Segment Start: Given records

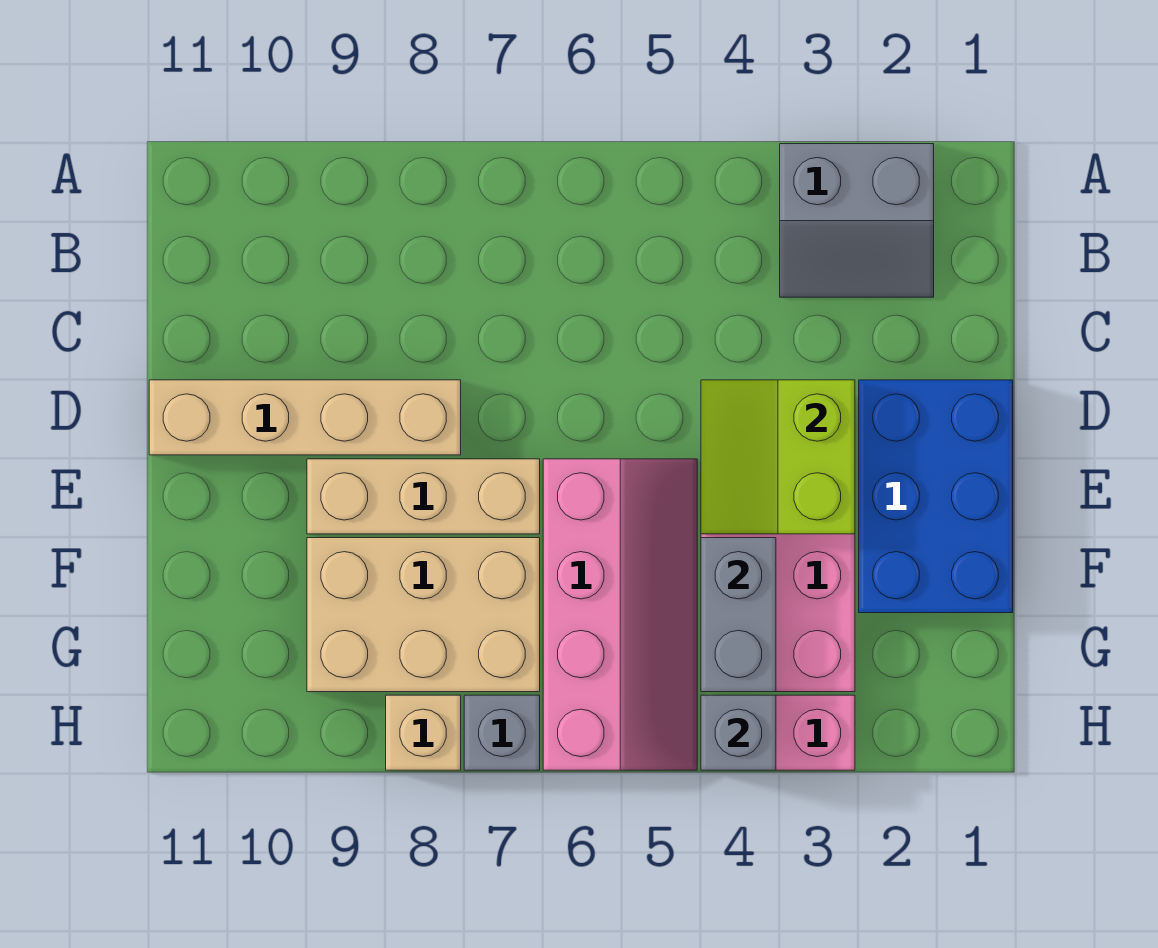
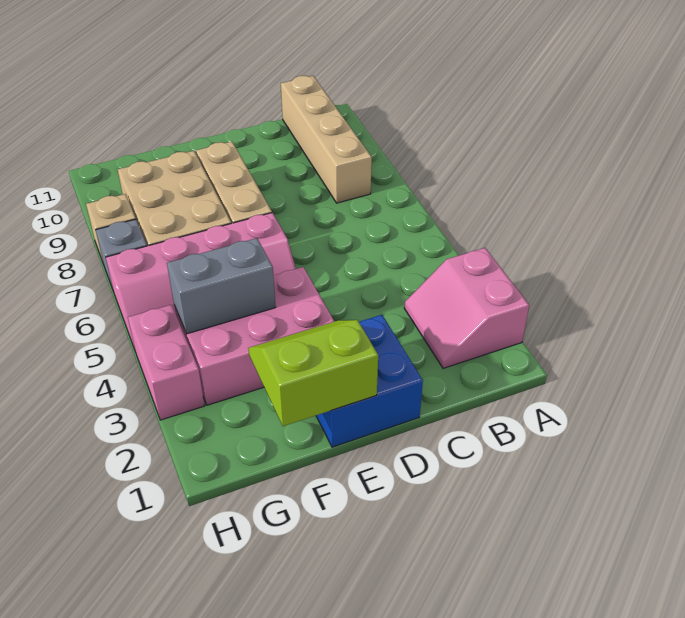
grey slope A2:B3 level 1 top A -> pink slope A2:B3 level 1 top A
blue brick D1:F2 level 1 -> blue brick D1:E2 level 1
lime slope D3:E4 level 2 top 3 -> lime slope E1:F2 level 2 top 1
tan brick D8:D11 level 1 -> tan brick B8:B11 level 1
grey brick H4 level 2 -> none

Segment End: Given records
Segment Start: Given records

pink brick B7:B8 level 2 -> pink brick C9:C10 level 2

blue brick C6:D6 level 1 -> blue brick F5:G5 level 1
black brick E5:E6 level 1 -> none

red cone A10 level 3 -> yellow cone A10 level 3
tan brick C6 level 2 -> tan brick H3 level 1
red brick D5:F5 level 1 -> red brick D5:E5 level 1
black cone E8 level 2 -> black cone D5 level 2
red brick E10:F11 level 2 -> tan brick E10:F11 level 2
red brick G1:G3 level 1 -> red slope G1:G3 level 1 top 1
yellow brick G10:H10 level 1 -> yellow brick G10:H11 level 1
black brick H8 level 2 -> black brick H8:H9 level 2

Segment End: Given records
Segment Start: Given records

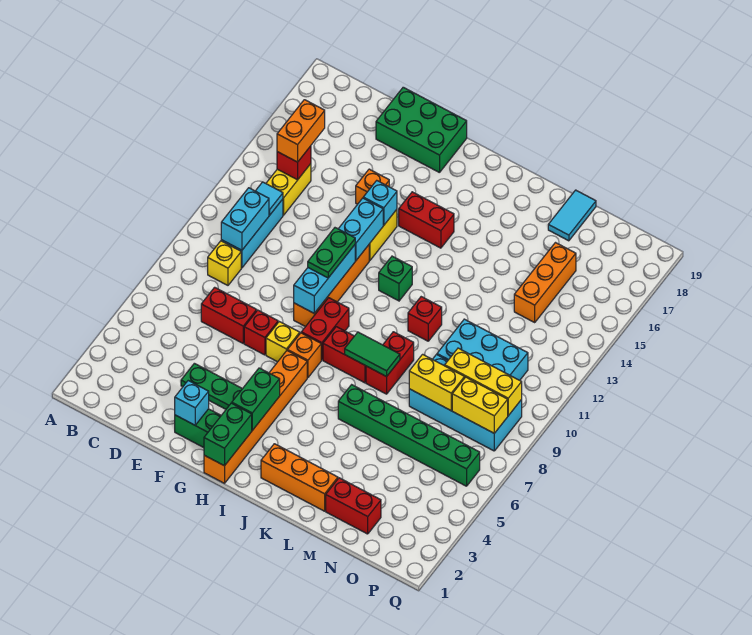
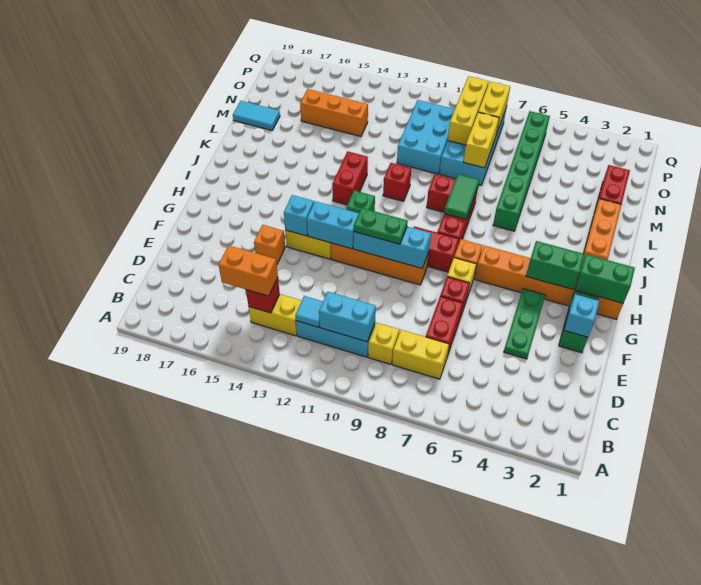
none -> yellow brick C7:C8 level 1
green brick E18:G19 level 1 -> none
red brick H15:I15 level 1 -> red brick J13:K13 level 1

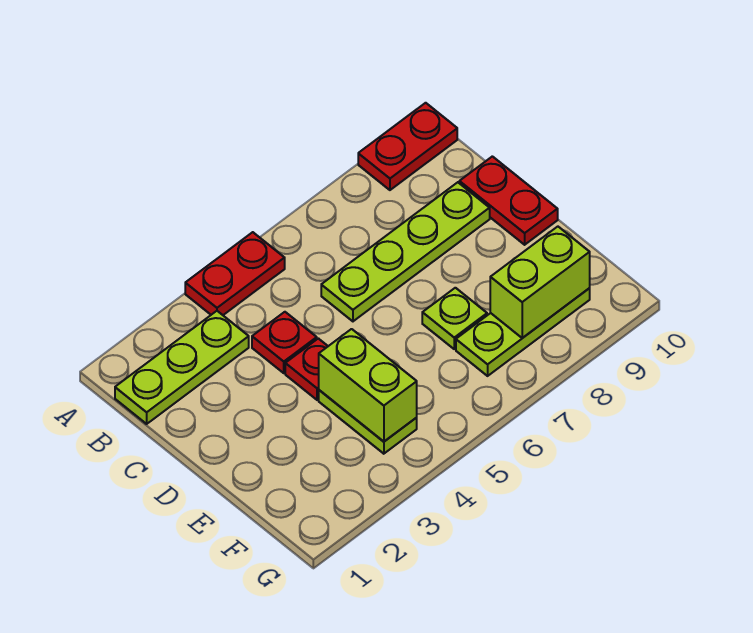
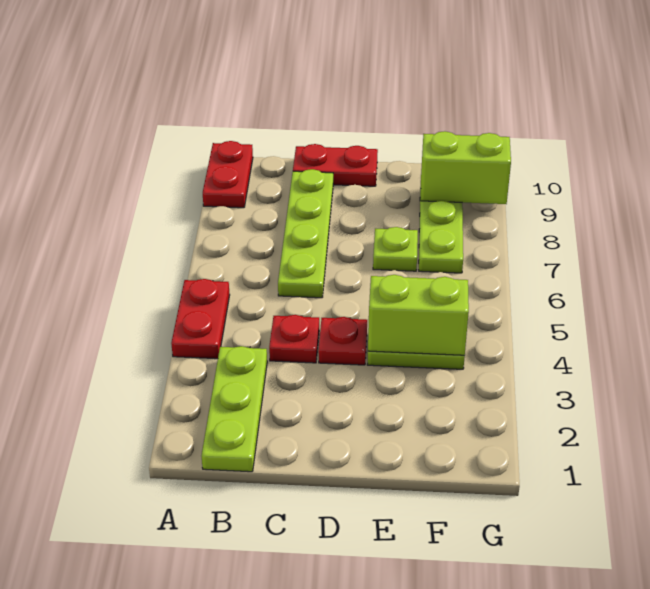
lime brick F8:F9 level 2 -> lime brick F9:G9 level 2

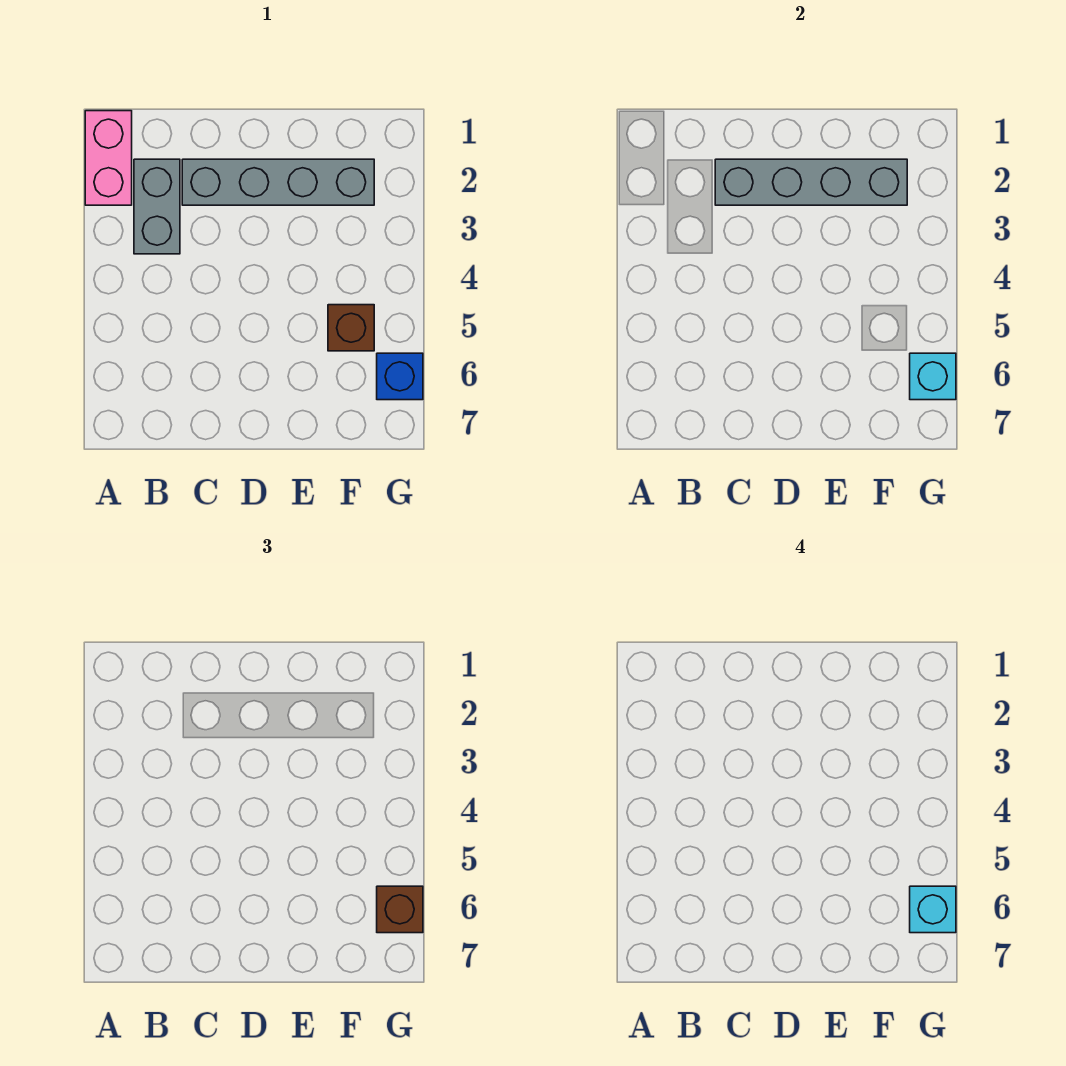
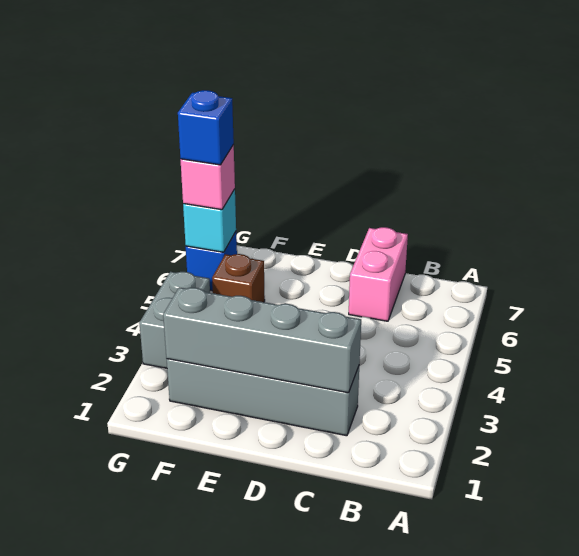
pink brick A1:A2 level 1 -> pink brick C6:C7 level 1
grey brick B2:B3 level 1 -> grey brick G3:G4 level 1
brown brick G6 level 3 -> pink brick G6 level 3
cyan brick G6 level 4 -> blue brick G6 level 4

Segment End: Given records

Goal of the exercise:
How many lines in the records above hold the word "cone"? Give only the number.

Solution below:
2